Extracted records:
BEGIN

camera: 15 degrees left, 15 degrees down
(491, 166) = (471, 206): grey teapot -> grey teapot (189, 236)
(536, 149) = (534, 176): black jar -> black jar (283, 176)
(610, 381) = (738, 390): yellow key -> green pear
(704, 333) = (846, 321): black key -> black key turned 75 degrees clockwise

END
BEGIN

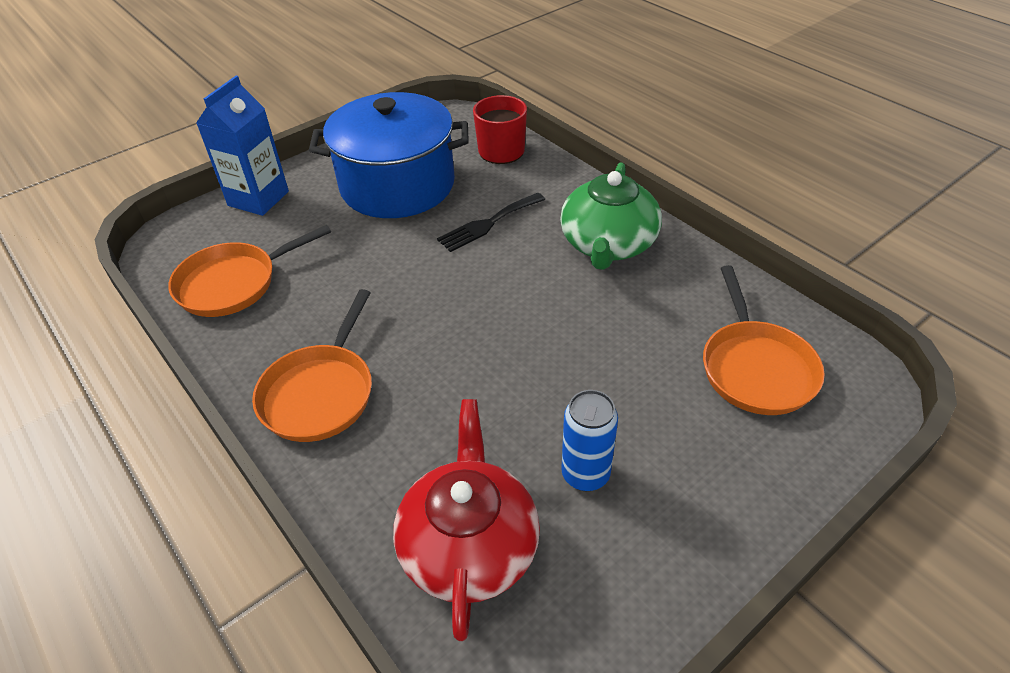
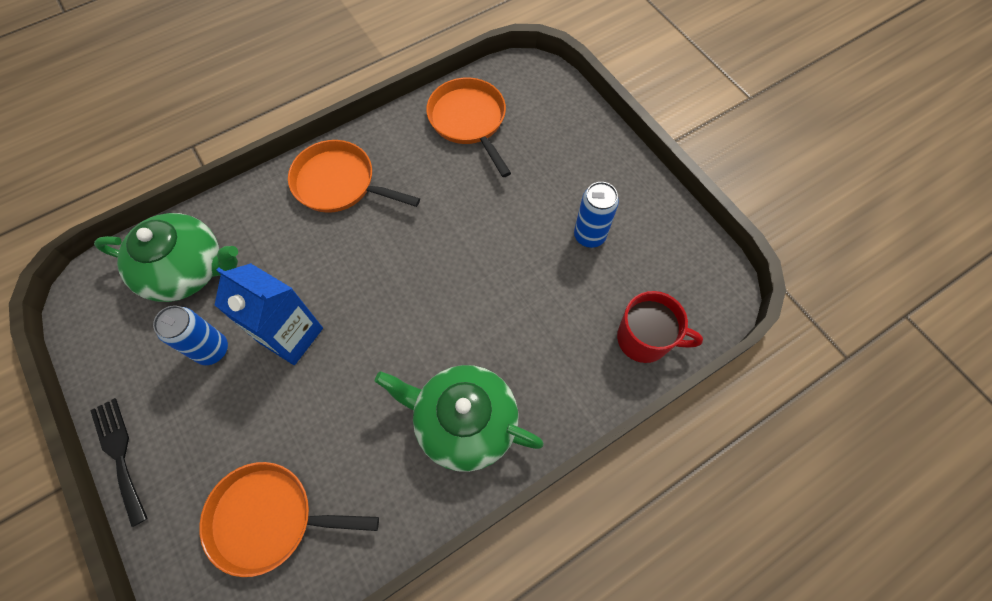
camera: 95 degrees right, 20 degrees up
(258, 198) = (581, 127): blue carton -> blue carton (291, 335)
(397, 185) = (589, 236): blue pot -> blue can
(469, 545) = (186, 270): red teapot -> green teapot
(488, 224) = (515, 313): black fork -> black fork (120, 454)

END
BEGIN

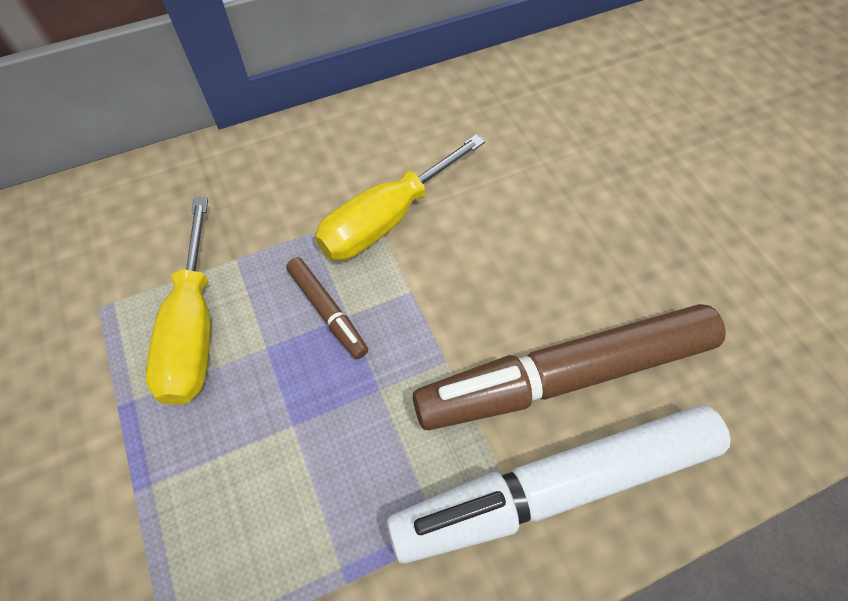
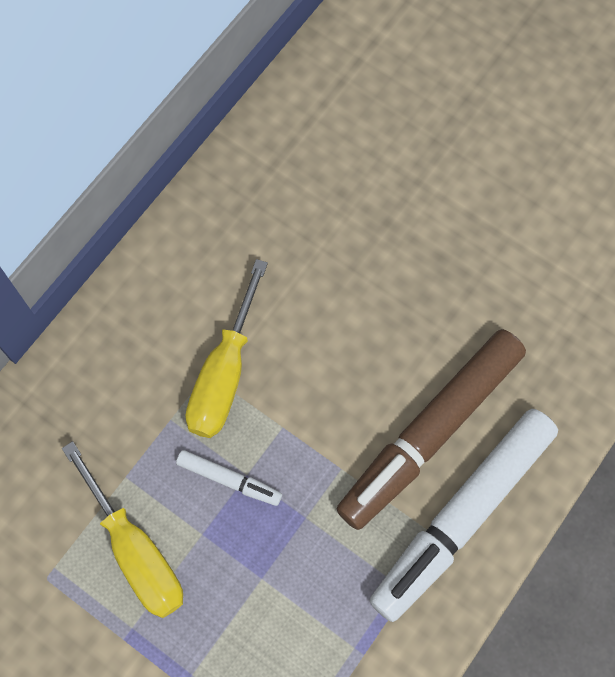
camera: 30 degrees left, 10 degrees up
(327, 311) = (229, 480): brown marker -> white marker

END

Exercise prompt: Copy back the listing above exactly, but only from the line with "(258, 198) = (581, 127): blue" through the line with "(488, 224) = (515, 313): black", both ends included.

Exercise output:
(258, 198) = (581, 127): blue carton -> blue carton (291, 335)
(397, 185) = (589, 236): blue pot -> blue can
(469, 545) = (186, 270): red teapot -> green teapot
(488, 224) = (515, 313): black fork -> black fork (120, 454)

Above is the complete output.